Materials provided below:

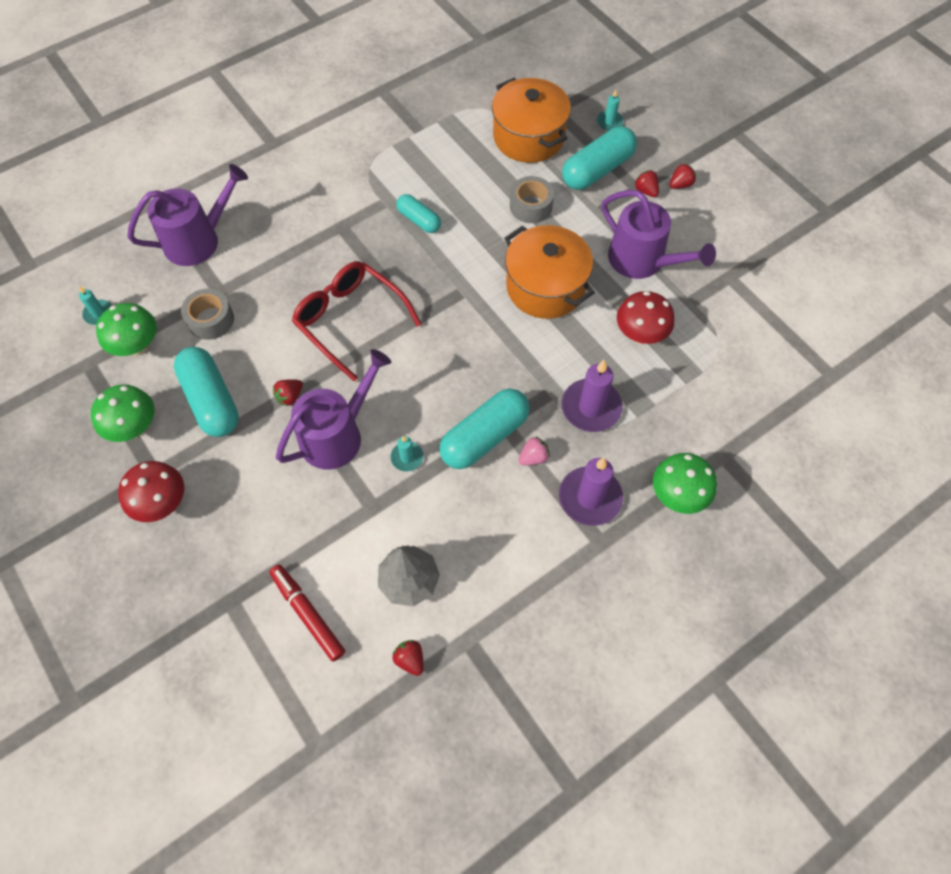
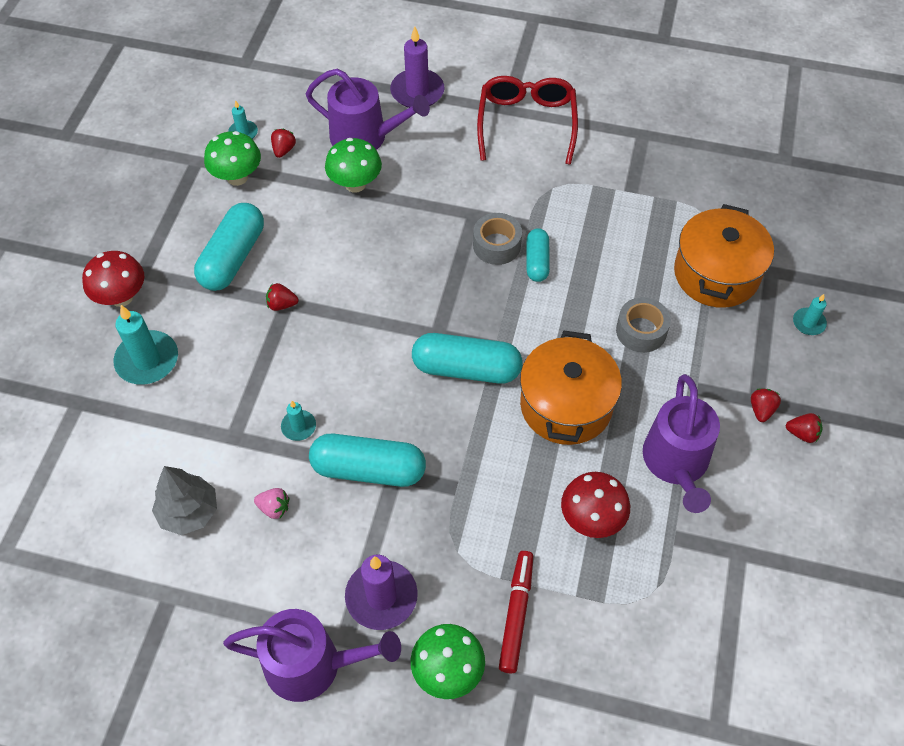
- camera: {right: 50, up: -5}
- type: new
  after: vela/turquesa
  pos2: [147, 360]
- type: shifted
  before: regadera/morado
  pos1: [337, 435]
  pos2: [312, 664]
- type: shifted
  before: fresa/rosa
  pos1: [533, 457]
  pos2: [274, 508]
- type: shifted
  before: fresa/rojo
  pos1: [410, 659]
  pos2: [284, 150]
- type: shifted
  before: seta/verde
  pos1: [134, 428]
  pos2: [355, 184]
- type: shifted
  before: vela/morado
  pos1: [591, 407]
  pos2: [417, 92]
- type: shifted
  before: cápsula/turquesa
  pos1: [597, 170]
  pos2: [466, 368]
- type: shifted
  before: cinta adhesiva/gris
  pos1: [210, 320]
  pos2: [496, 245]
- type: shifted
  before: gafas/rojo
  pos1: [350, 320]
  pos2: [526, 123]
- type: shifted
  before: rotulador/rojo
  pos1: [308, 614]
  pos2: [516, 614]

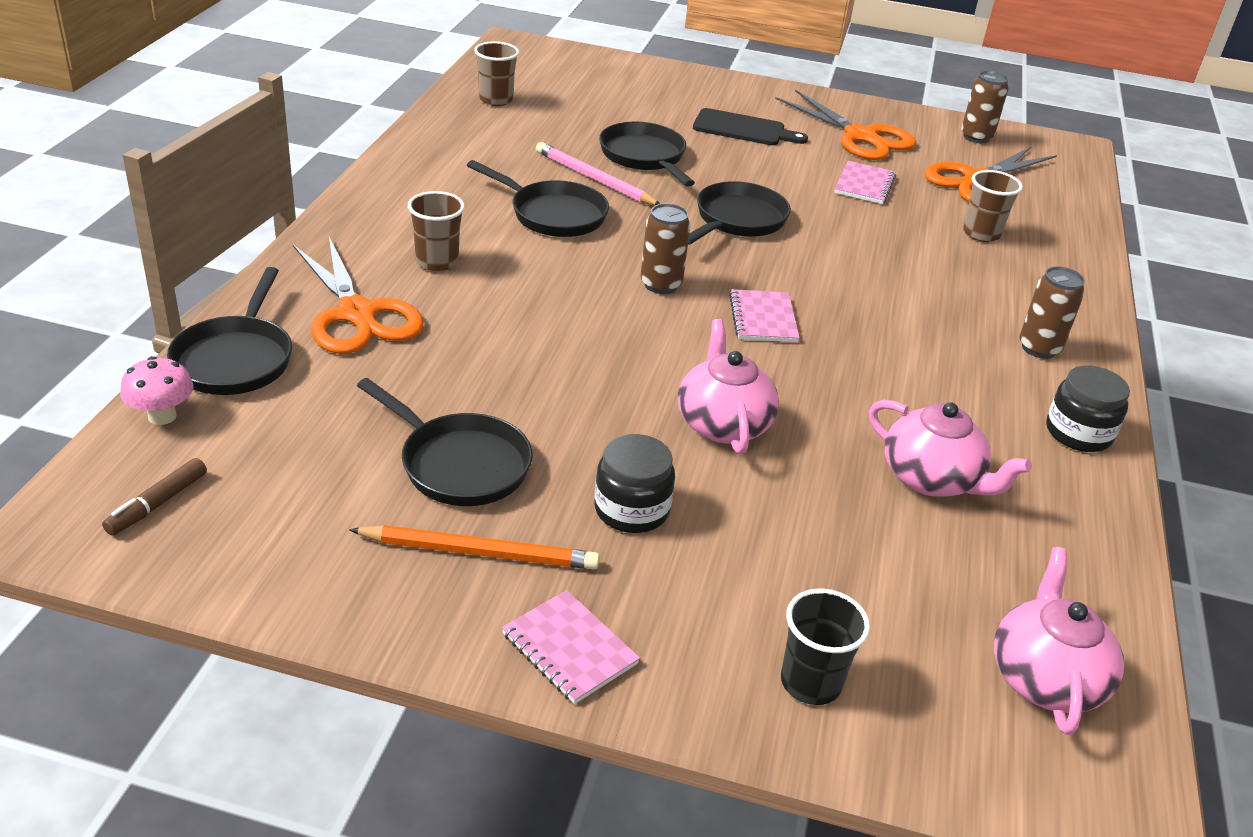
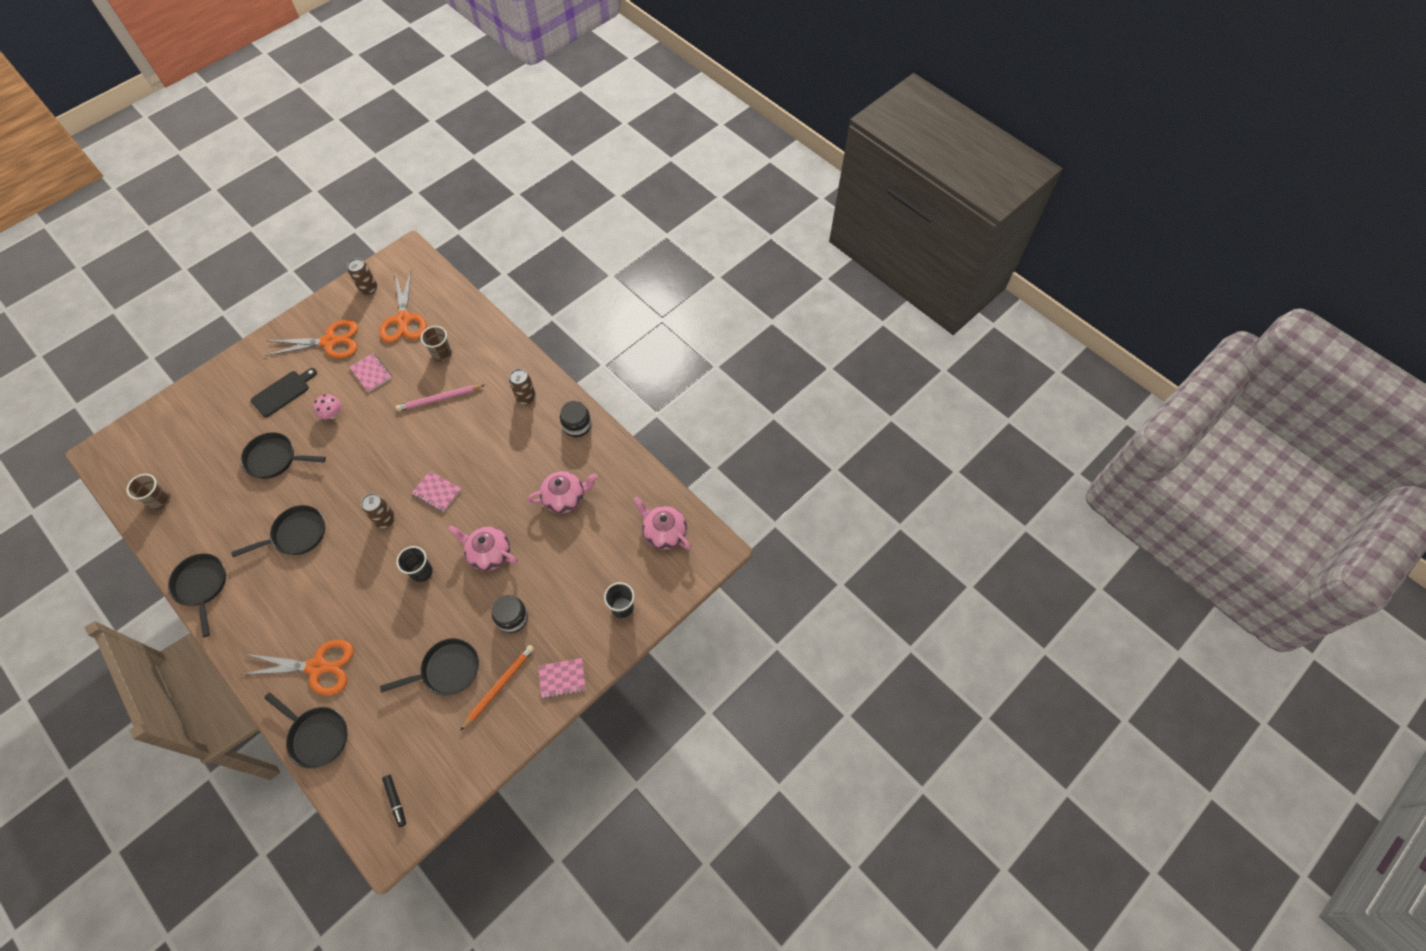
- camera: {right: -55, up: 25}
- type: shifted
  before: sartén/negro
  pos1: [737, 220]
  pos2: [202, 586]
- type: shifted
  before: seta/rosa
  pos1: [162, 416]
  pos2: [332, 414]
- type: repainted
  before: rotulador/marrón
  after: rotulador/negro
  pos1: [157, 504]
  pos2: [395, 801]
- type: shifted
  before: lápiz/rosa
  pos1: [594, 179]
  pos2: [439, 399]
- type: new
  after: vaso/negro
  pos2: [421, 572]
- type: gone
  before: vaso/marrón
  pos1: [437, 262]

End of Materials provided.

• Work required: All lines from the start of the entries through the one with "pos1: [308, 614]" are to be output exactly; omit the pictures.

• Result of this exercise:
- camera: {right: 50, up: -5}
- type: new
  after: vela/turquesa
  pos2: [147, 360]
- type: shifted
  before: regadera/morado
  pos1: [337, 435]
  pos2: [312, 664]
- type: shifted
  before: fresa/rosa
  pos1: [533, 457]
  pos2: [274, 508]
- type: shifted
  before: fresa/rojo
  pos1: [410, 659]
  pos2: [284, 150]
- type: shifted
  before: seta/verde
  pos1: [134, 428]
  pos2: [355, 184]
- type: shifted
  before: vela/morado
  pos1: [591, 407]
  pos2: [417, 92]
- type: shifted
  before: cápsula/turquesa
  pos1: [597, 170]
  pos2: [466, 368]
- type: shifted
  before: cinta adhesiva/gris
  pos1: [210, 320]
  pos2: [496, 245]
- type: shifted
  before: gafas/rojo
  pos1: [350, 320]
  pos2: [526, 123]
- type: shifted
  before: rotulador/rojo
  pos1: [308, 614]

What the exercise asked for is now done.